→ **What you should do**
Retype the data below verbatim; pictures do not belong in the copy.

Segment Open

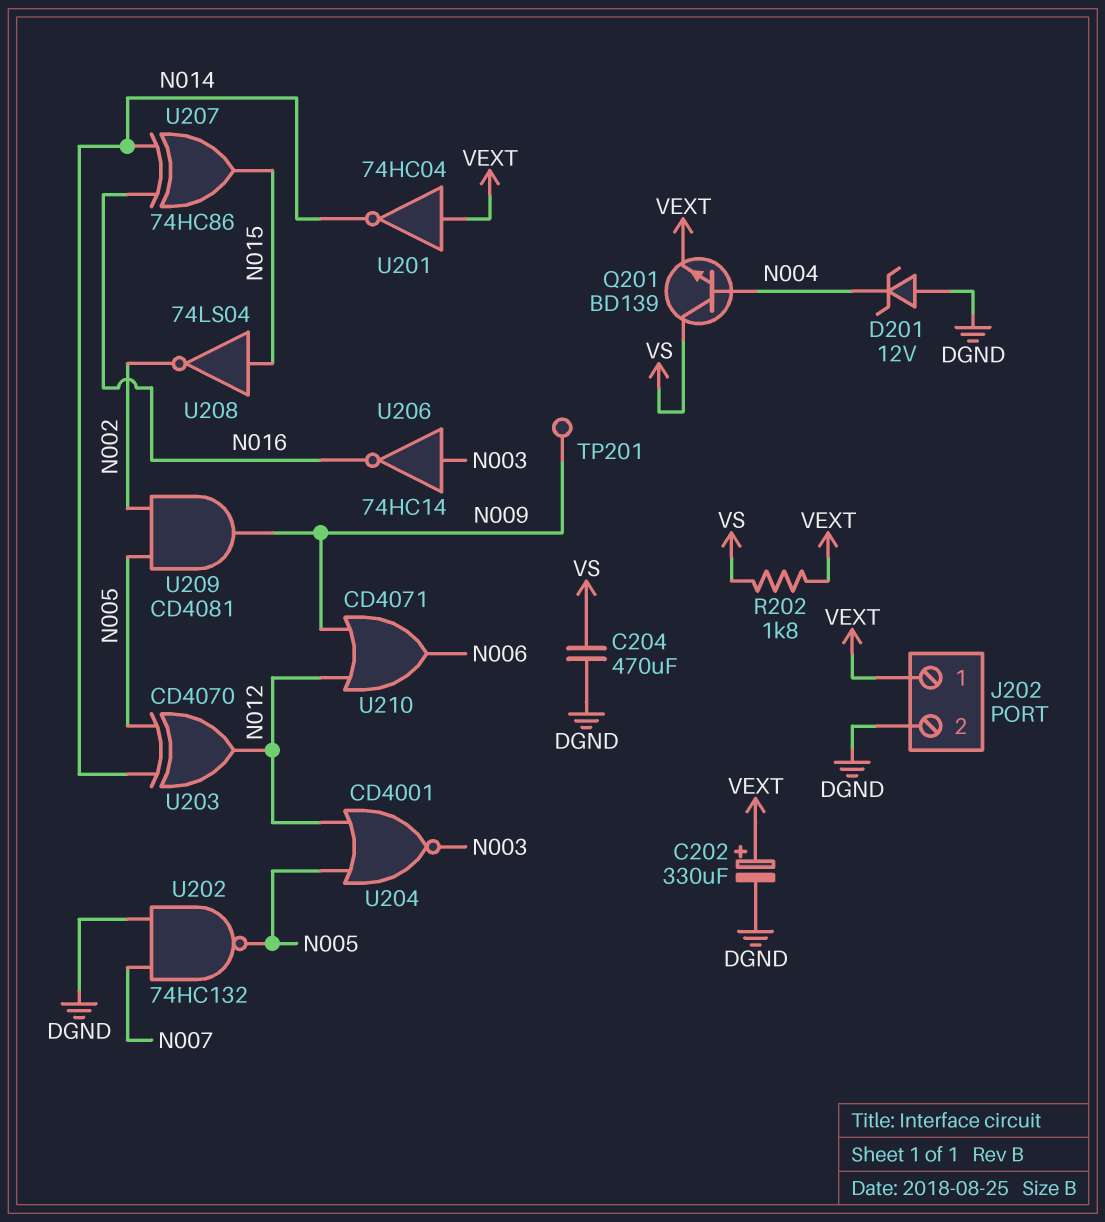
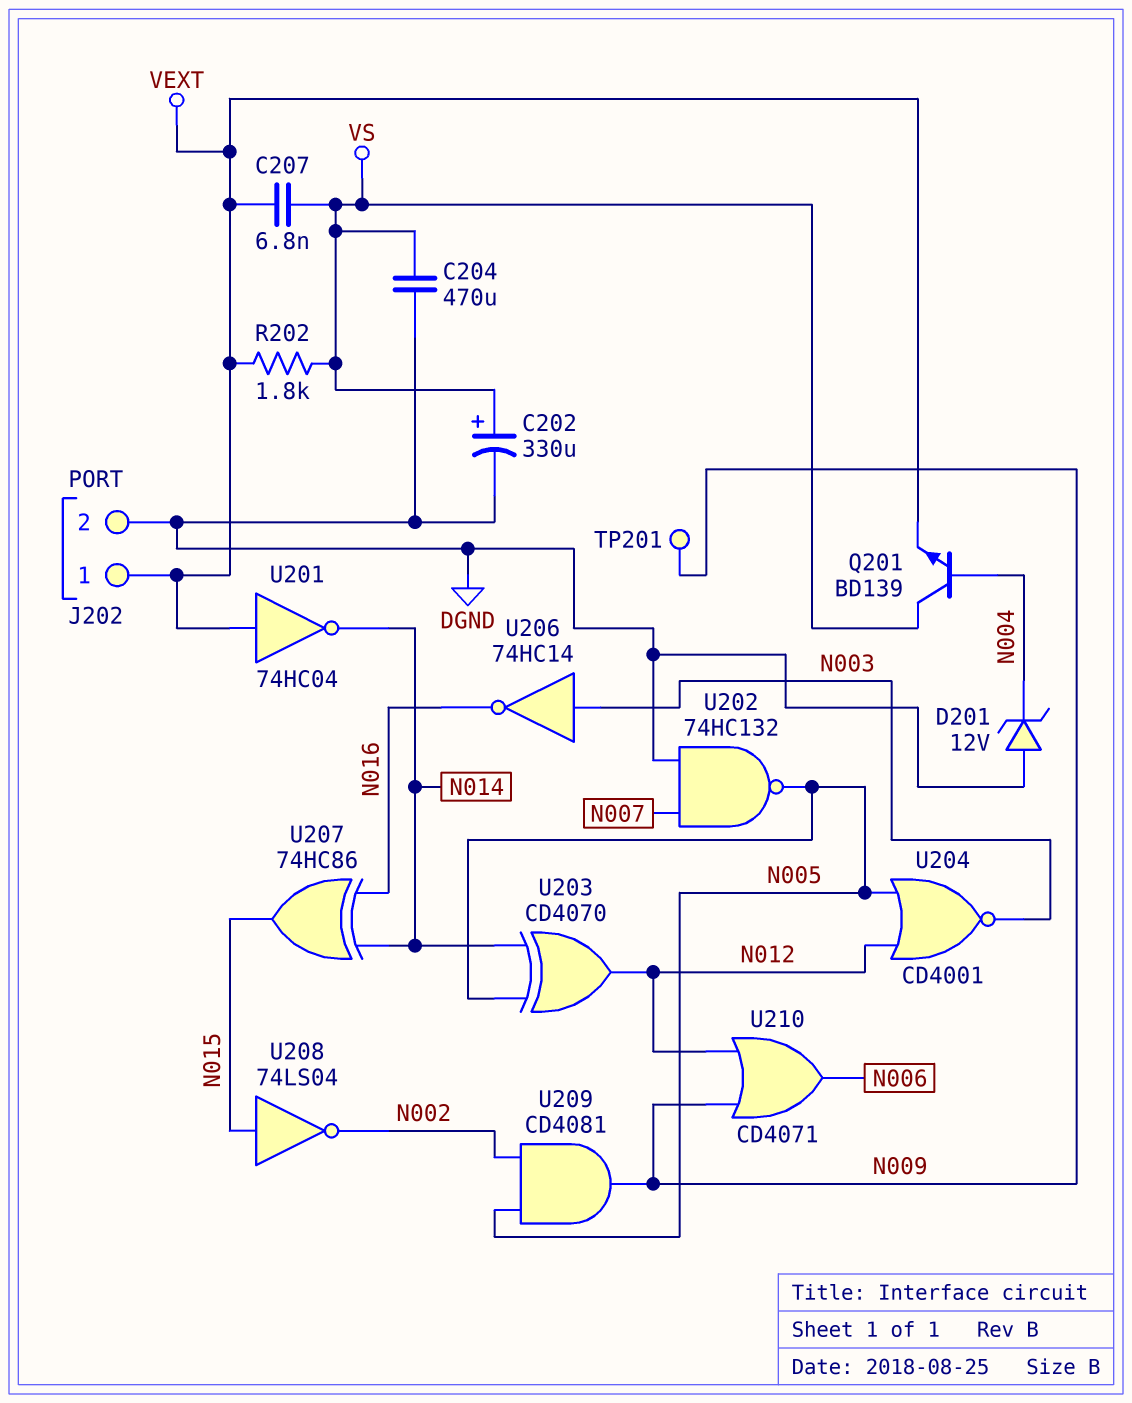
C202: 330uF (plus VEXT, minus DGND) -> 330uF (plus VS, minus DGND)
C207: none -> 6.8nF (VEXT, VS)

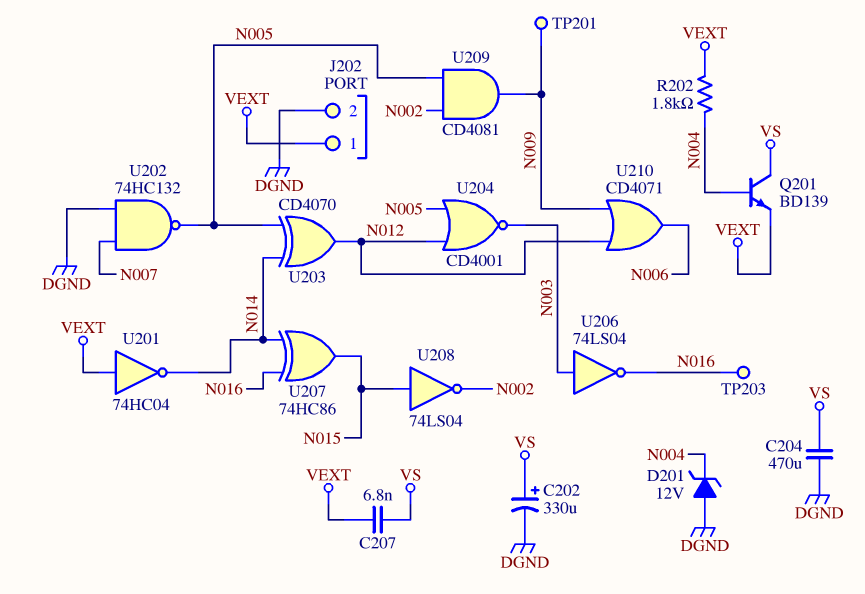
R202: 1.8k (VEXT, VS) -> 1.8k (N004, VEXT)
TP203: none -> test point (N016)
U206: NOT 74HC14 (in N003, out N016) -> NOT 74LS04 (in N003, out N016)

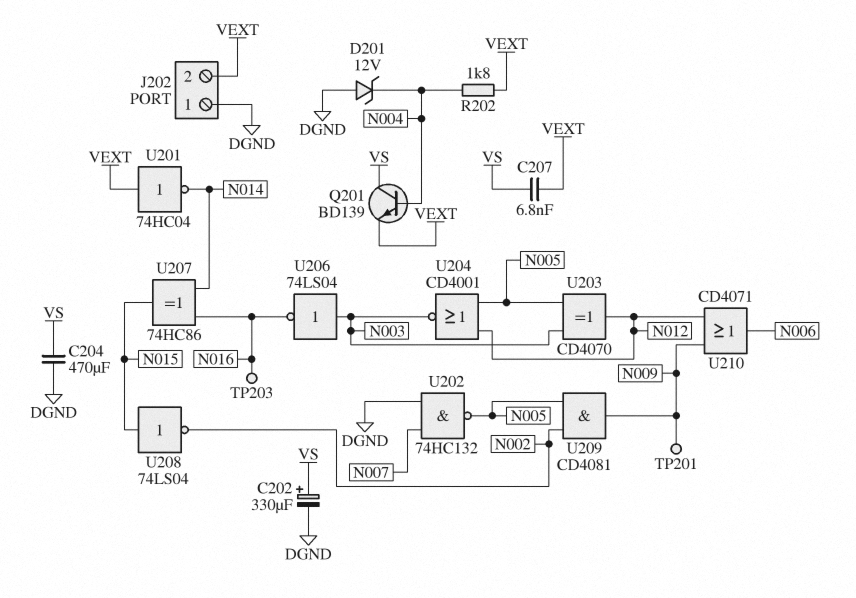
J202 pin 1: VEXT -> DGND
J202 pin 2: DGND -> VEXT
U203: XOR CD4070 (in N005, in N014, out N012) -> XOR CD4070 (in N003, in N005, out N012)

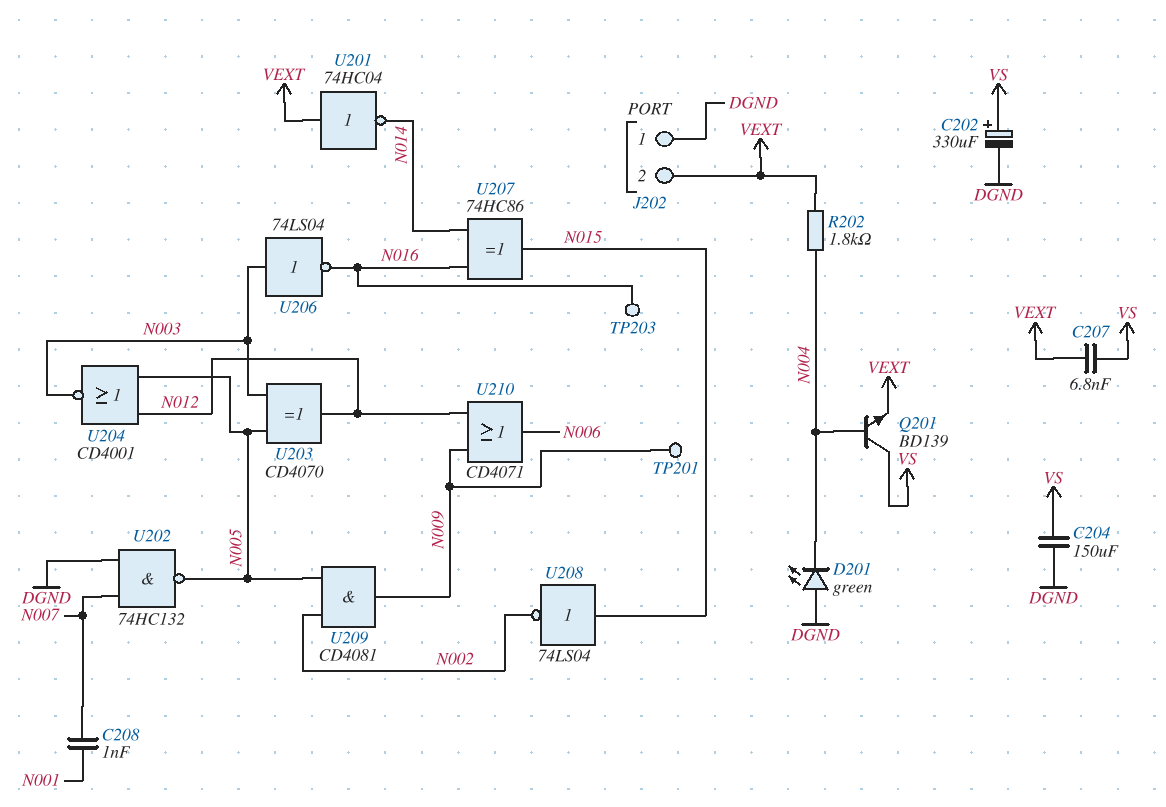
C204: 470uF (DGND, VS) -> 150uF (DGND, VS)
C208: none -> 1nF (N001, N007)
D201: zener 12V (A DGND, K N004) -> LED green (A DGND, K N004)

Segment Closed

→ **Solution for this task**
C202: 330uF (plus VEXT, minus DGND) -> 330uF (plus VS, minus DGND)
C207: none -> 6.8nF (VEXT, VS)

R202: 1.8k (VEXT, VS) -> 1.8k (N004, VEXT)
TP203: none -> test point (N016)
U206: NOT 74HC14 (in N003, out N016) -> NOT 74LS04 (in N003, out N016)

J202 pin 1: VEXT -> DGND
J202 pin 2: DGND -> VEXT
U203: XOR CD4070 (in N005, in N014, out N012) -> XOR CD4070 (in N003, in N005, out N012)

C204: 470uF (DGND, VS) -> 150uF (DGND, VS)
C208: none -> 1nF (N001, N007)
D201: zener 12V (A DGND, K N004) -> LED green (A DGND, K N004)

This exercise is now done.